WHAT IS NEEDED: Pick out every line in the data below that holds "SOIL".

[[ STUDY MATERIAL, beginning ]]

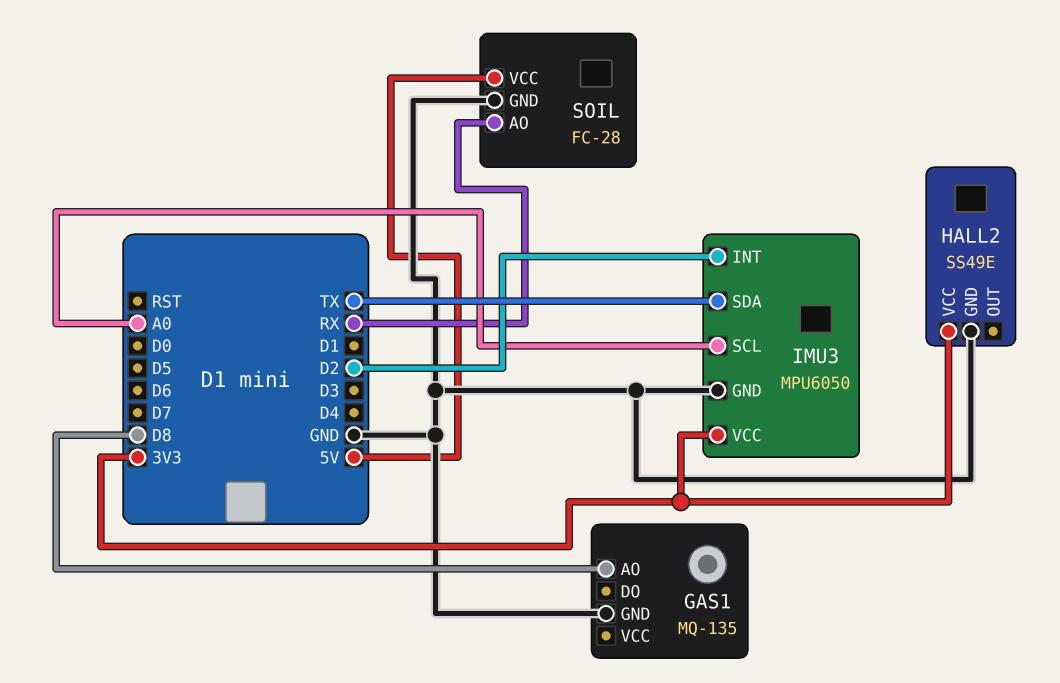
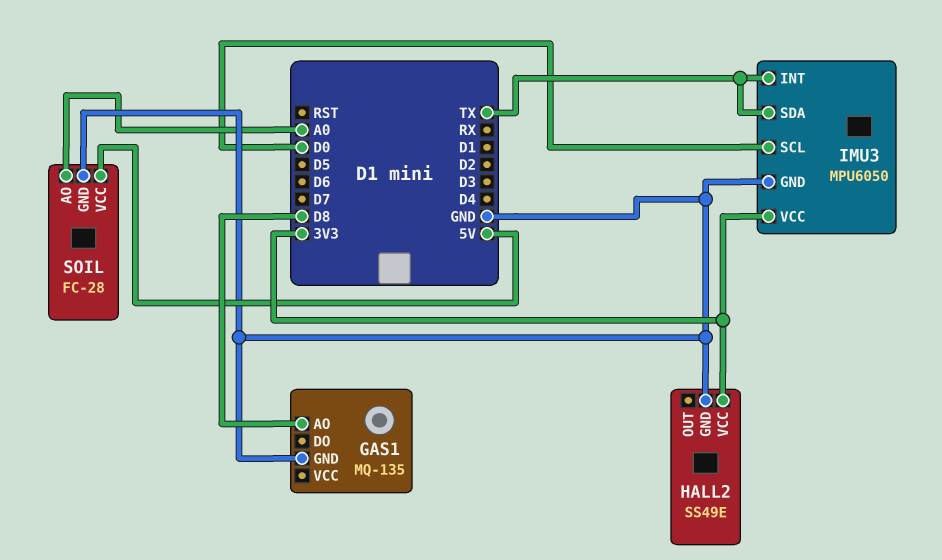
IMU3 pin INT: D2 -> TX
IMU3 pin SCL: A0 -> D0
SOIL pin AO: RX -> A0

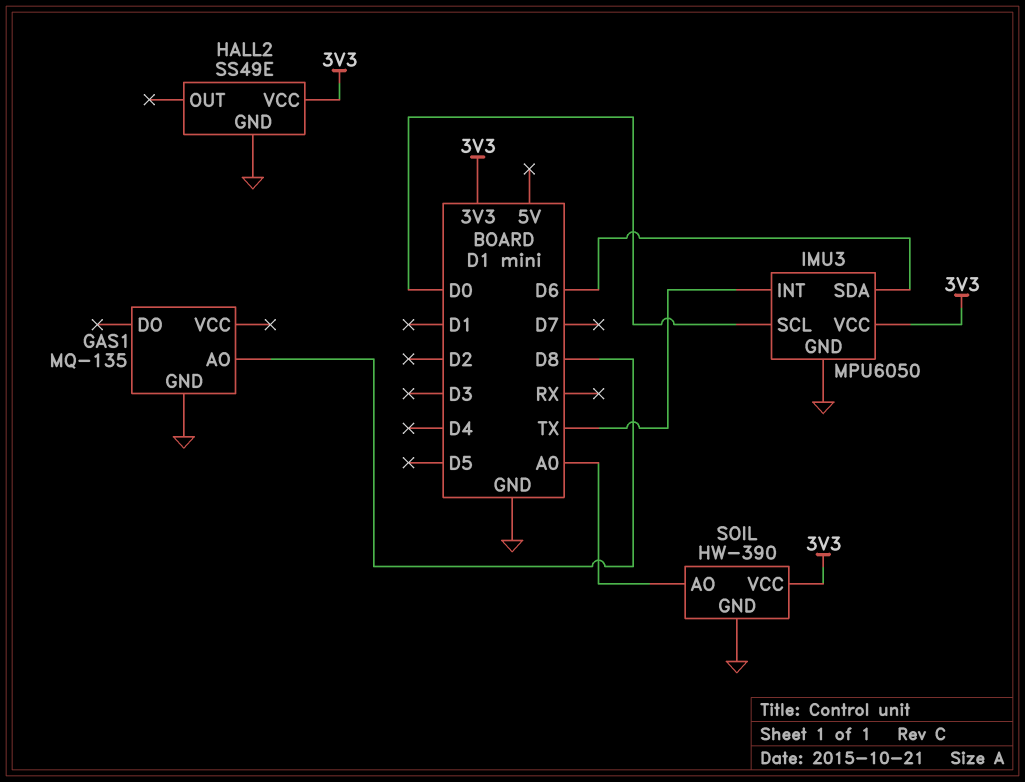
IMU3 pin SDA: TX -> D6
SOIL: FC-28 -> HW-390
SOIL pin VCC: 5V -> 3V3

[[ STUDY MATERIAL, end ]]
[[ STUDY MATERIAL, beginning ]]

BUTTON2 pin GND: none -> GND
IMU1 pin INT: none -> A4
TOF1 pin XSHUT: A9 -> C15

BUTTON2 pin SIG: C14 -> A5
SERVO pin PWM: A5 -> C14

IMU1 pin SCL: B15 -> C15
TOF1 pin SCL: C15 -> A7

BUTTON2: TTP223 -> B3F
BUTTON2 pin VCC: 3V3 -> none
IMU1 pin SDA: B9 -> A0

[[ STUDY MATERIAL, end ]]
[[ STUDY MATERIAL, beginning ]]

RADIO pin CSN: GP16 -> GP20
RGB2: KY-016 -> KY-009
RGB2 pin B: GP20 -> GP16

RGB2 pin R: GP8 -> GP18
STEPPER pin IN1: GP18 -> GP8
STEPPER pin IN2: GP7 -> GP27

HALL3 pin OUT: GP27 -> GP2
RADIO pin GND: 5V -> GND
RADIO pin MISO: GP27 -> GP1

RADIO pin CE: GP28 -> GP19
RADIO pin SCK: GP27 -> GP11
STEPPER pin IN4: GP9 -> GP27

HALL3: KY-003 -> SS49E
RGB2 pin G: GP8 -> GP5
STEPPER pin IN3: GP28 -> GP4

[[ STUDY MATERIAL, end ]]

OUTPUT OF THE EXERCISE:
SOIL pin AO: RX -> A0
SOIL: FC-28 -> HW-390
SOIL pin VCC: 5V -> 3V3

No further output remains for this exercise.